# [WORK INSTRUCTIONS]
Scan the entries below, and for each line that includes the word "eraser", make a copy.

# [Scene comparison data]

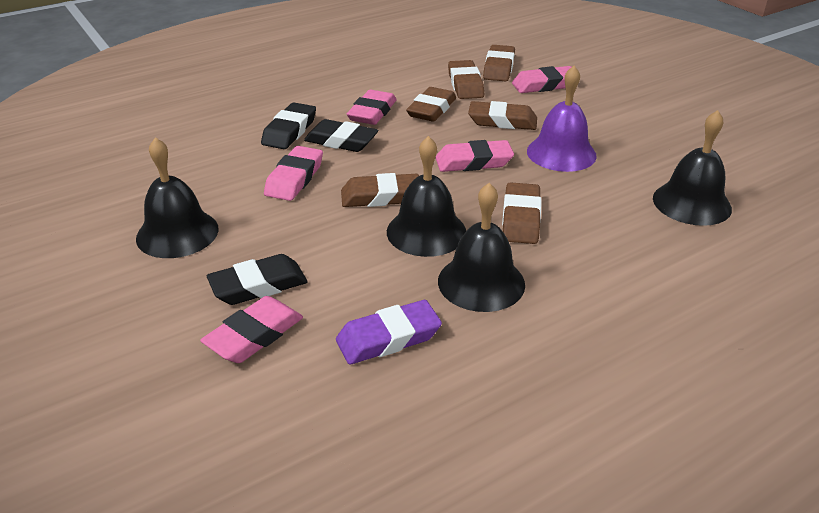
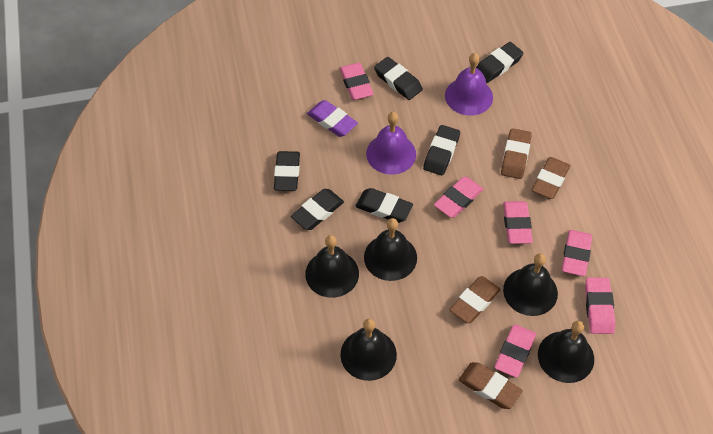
black bell: 4 -> 5
black eraser: 3 -> 6
brown eraser: 6 -> 4
pink eraser: 5 -> 6
purple bell: 1 -> 2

# [EXERCISE RESULT]
black eraser: 3 -> 6
brown eraser: 6 -> 4
pink eraser: 5 -> 6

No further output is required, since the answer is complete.